WORK REQUEST:
Across all the records below, how many lines contain "JACK"? Respond with only the number.

STUDY MATERIAL:
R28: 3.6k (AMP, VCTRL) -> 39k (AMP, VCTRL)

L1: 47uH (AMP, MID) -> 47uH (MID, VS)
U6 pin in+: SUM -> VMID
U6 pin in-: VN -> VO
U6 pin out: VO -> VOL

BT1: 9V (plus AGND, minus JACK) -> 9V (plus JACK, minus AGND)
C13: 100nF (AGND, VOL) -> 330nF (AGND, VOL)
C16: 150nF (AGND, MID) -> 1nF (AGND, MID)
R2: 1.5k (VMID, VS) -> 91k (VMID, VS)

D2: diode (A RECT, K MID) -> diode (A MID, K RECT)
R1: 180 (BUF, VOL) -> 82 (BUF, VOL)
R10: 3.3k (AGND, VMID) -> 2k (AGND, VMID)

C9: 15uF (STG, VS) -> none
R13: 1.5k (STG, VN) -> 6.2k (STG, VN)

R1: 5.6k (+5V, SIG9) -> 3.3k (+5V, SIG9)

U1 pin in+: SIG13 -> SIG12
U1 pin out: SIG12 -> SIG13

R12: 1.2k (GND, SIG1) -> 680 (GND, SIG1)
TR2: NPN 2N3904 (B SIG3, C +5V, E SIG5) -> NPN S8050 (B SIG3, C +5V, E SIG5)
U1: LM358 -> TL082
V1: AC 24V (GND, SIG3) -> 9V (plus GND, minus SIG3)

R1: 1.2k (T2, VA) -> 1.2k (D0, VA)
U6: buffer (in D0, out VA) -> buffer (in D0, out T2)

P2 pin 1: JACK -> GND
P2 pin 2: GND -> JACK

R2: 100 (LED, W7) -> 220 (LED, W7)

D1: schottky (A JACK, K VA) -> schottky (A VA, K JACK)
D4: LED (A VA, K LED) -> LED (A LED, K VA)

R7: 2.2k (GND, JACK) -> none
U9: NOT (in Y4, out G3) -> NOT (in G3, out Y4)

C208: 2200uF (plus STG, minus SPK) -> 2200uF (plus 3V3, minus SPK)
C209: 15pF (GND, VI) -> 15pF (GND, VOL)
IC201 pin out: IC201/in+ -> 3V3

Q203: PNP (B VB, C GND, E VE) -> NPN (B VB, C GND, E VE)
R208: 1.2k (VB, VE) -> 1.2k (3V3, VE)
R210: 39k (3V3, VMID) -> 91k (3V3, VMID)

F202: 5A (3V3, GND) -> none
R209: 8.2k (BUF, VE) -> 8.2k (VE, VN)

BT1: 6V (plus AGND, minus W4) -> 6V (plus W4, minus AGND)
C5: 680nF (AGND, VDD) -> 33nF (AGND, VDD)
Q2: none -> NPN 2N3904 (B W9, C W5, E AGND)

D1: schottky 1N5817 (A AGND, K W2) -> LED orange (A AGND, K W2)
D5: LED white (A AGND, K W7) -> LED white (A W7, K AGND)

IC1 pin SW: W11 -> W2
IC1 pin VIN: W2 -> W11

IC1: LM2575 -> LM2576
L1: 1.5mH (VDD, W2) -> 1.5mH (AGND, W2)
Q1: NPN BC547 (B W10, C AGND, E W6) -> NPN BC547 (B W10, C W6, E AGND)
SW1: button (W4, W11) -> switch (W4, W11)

OUTPUT:
5